--- Exercise data ---

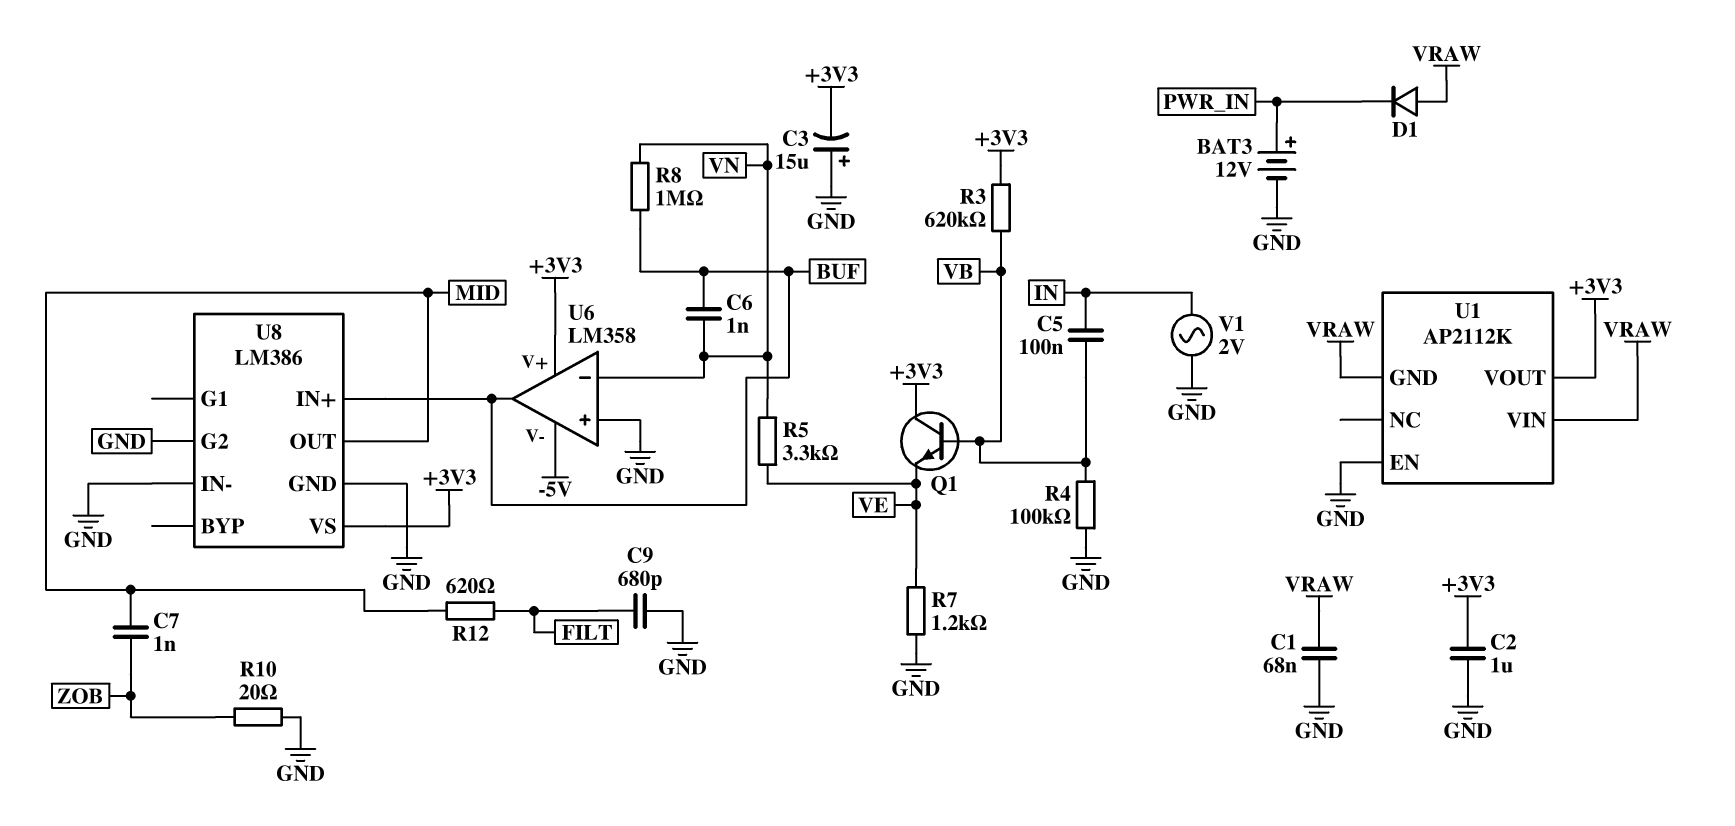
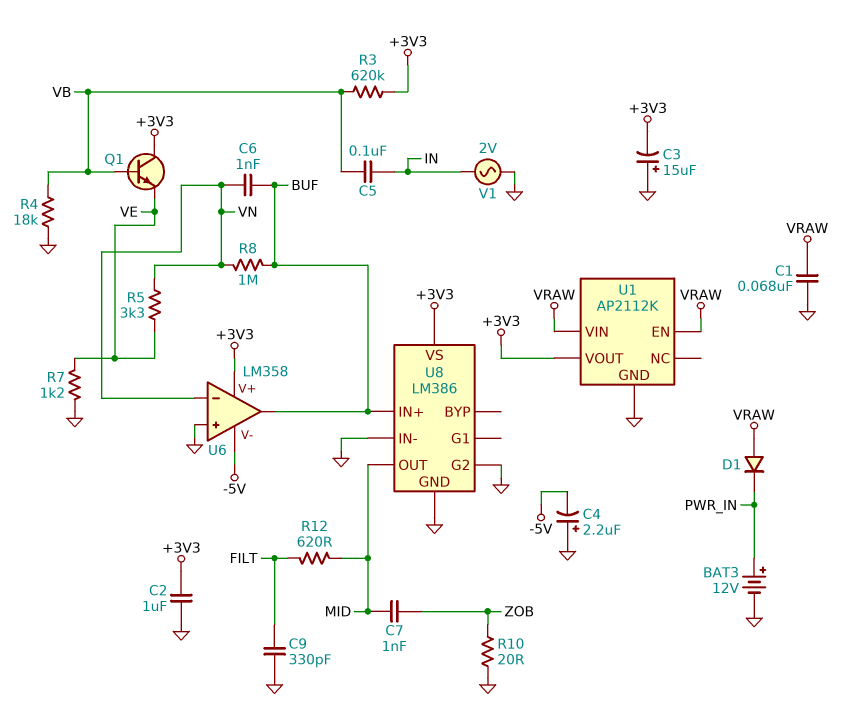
C4: none -> 2.2uF (plus GND, minus -5V)
C9: 680pF (FILT, GND) -> 330pF (FILT, GND)
R4: 100k (GND, VB) -> 18k (GND, VB)
U1 pin EN: GND -> VRAW
U1 pin GND: VRAW -> GND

---

### Exercise objective
Please give all of the material again, exactly, without the images.

### Finished task
C4: none -> 2.2uF (plus GND, minus -5V)
C9: 680pF (FILT, GND) -> 330pF (FILT, GND)
R4: 100k (GND, VB) -> 18k (GND, VB)
U1 pin EN: GND -> VRAW
U1 pin GND: VRAW -> GND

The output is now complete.